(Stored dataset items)
=== Begin Enclosure ===

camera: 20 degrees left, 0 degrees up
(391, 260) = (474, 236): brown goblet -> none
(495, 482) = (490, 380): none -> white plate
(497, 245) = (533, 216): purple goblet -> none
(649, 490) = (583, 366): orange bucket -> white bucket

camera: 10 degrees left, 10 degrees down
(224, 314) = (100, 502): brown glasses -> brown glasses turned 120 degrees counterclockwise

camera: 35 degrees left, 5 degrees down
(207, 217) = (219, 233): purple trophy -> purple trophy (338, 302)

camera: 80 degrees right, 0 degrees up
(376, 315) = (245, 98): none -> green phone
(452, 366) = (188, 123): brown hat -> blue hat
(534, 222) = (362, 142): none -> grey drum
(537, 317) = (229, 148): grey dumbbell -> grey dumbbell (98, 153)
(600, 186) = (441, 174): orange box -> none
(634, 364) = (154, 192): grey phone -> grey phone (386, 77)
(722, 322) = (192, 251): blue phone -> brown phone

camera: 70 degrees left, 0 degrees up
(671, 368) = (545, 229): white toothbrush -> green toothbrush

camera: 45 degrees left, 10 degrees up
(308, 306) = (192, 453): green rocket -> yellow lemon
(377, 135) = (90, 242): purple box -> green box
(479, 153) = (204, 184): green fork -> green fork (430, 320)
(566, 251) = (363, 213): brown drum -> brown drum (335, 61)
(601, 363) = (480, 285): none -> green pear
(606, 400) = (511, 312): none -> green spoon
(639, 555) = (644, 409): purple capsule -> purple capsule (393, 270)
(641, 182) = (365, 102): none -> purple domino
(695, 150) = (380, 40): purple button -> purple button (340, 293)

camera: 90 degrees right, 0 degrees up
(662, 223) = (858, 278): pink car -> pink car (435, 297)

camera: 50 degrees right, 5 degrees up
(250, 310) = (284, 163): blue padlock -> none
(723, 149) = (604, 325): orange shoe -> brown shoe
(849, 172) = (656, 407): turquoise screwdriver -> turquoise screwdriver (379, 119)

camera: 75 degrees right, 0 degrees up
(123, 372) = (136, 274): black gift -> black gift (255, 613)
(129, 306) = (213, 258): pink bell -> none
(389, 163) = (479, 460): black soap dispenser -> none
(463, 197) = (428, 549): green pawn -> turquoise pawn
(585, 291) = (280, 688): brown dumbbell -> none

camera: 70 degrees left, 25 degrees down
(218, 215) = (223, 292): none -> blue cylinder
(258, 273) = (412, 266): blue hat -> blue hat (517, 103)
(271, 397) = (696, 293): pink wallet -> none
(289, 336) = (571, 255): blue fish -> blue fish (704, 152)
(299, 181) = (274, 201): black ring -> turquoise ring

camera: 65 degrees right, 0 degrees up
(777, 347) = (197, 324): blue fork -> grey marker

=== End Enclosure ===

(WORK ORDER) Every entry above should be given again exactly as shown.

(RESPONSE BELOW)
camera: 20 degrees left, 0 degrees up
(391, 260) = (474, 236): brown goblet -> none
(495, 482) = (490, 380): none -> white plate
(497, 245) = (533, 216): purple goblet -> none
(649, 490) = (583, 366): orange bucket -> white bucket

camera: 10 degrees left, 10 degrees down
(224, 314) = (100, 502): brown glasses -> brown glasses turned 120 degrees counterclockwise

camera: 35 degrees left, 5 degrees down
(207, 217) = (219, 233): purple trophy -> purple trophy (338, 302)

camera: 80 degrees right, 0 degrees up
(376, 315) = (245, 98): none -> green phone
(452, 366) = (188, 123): brown hat -> blue hat
(534, 222) = (362, 142): none -> grey drum
(537, 317) = (229, 148): grey dumbbell -> grey dumbbell (98, 153)
(600, 186) = (441, 174): orange box -> none
(634, 364) = (154, 192): grey phone -> grey phone (386, 77)
(722, 322) = (192, 251): blue phone -> brown phone

camera: 70 degrees left, 0 degrees up
(671, 368) = (545, 229): white toothbrush -> green toothbrush

camera: 45 degrees left, 10 degrees up
(308, 306) = (192, 453): green rocket -> yellow lemon
(377, 135) = (90, 242): purple box -> green box
(479, 153) = (204, 184): green fork -> green fork (430, 320)
(566, 251) = (363, 213): brown drum -> brown drum (335, 61)
(601, 363) = (480, 285): none -> green pear
(606, 400) = (511, 312): none -> green spoon
(639, 555) = (644, 409): purple capsule -> purple capsule (393, 270)
(641, 182) = (365, 102): none -> purple domino
(695, 150) = (380, 40): purple button -> purple button (340, 293)

camera: 90 degrees right, 0 degrees up
(662, 223) = (858, 278): pink car -> pink car (435, 297)

camera: 50 degrees right, 5 degrees up
(250, 310) = (284, 163): blue padlock -> none
(723, 149) = (604, 325): orange shoe -> brown shoe
(849, 172) = (656, 407): turquoise screwdriver -> turquoise screwdriver (379, 119)

camera: 75 degrees right, 0 degrees up
(123, 372) = (136, 274): black gift -> black gift (255, 613)
(129, 306) = (213, 258): pink bell -> none
(389, 163) = (479, 460): black soap dispenser -> none
(463, 197) = (428, 549): green pawn -> turquoise pawn
(585, 291) = (280, 688): brown dumbbell -> none

camera: 70 degrees left, 25 degrees down
(218, 215) = (223, 292): none -> blue cylinder
(258, 273) = (412, 266): blue hat -> blue hat (517, 103)
(271, 397) = (696, 293): pink wallet -> none
(289, 336) = (571, 255): blue fish -> blue fish (704, 152)
(299, 181) = (274, 201): black ring -> turquoise ring

camera: 65 degrees right, 0 degrees up
(777, 347) = (197, 324): blue fork -> grey marker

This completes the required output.